■ **EXERCISE GOAL**: Your task is to filter the entries and copy every line containing the string "relocated".

■ **EXTRACTED MATERIAL**:
☆ ☆ ☆ ☆
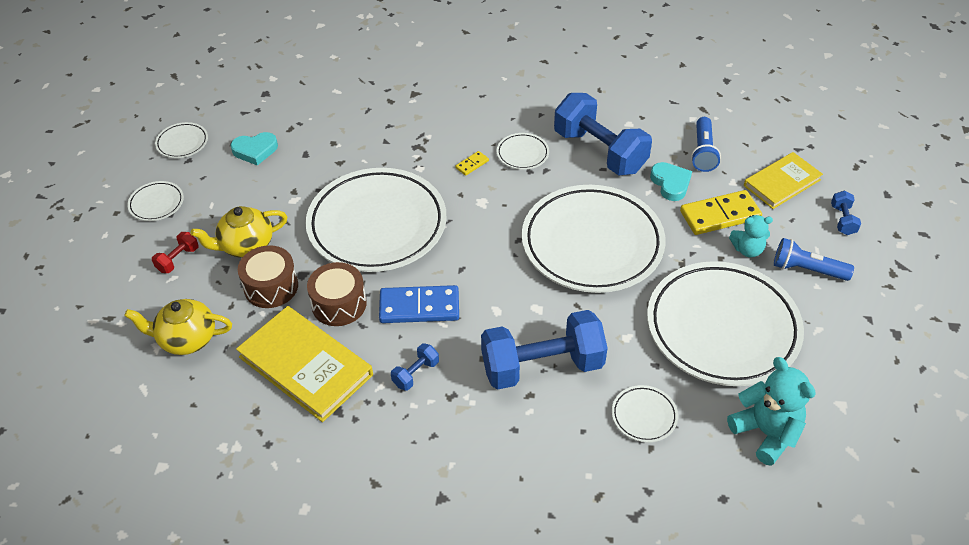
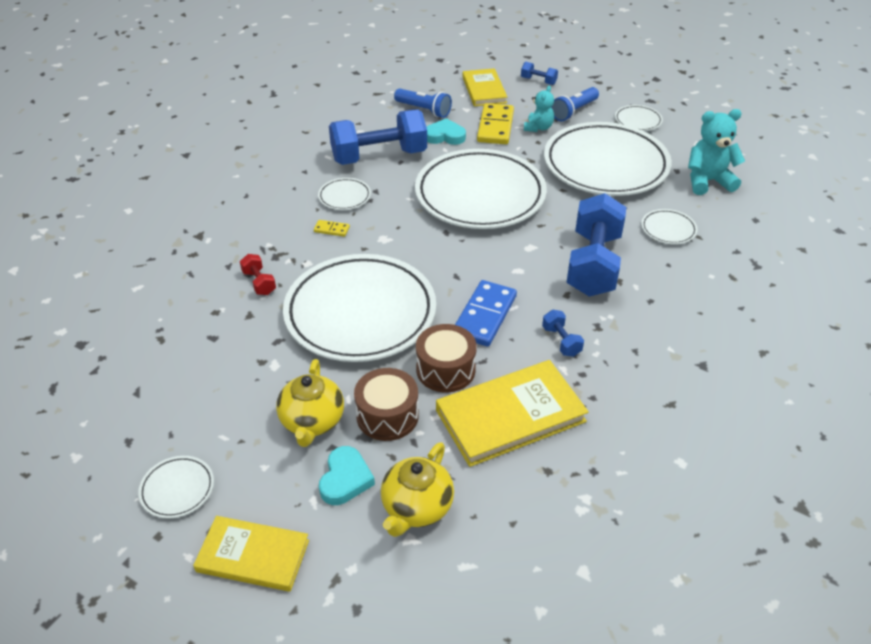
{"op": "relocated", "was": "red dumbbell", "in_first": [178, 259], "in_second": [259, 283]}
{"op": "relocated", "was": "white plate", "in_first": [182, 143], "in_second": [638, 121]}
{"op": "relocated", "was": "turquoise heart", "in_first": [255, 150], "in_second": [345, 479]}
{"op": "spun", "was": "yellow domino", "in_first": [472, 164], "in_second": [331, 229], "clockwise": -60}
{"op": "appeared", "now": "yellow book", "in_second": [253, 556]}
☆ ☆ ☆ ☆
■ **ANSWER BOX**:
{"op": "relocated", "was": "red dumbbell", "in_first": [178, 259], "in_second": [259, 283]}
{"op": "relocated", "was": "white plate", "in_first": [182, 143], "in_second": [638, 121]}
{"op": "relocated", "was": "turquoise heart", "in_first": [255, 150], "in_second": [345, 479]}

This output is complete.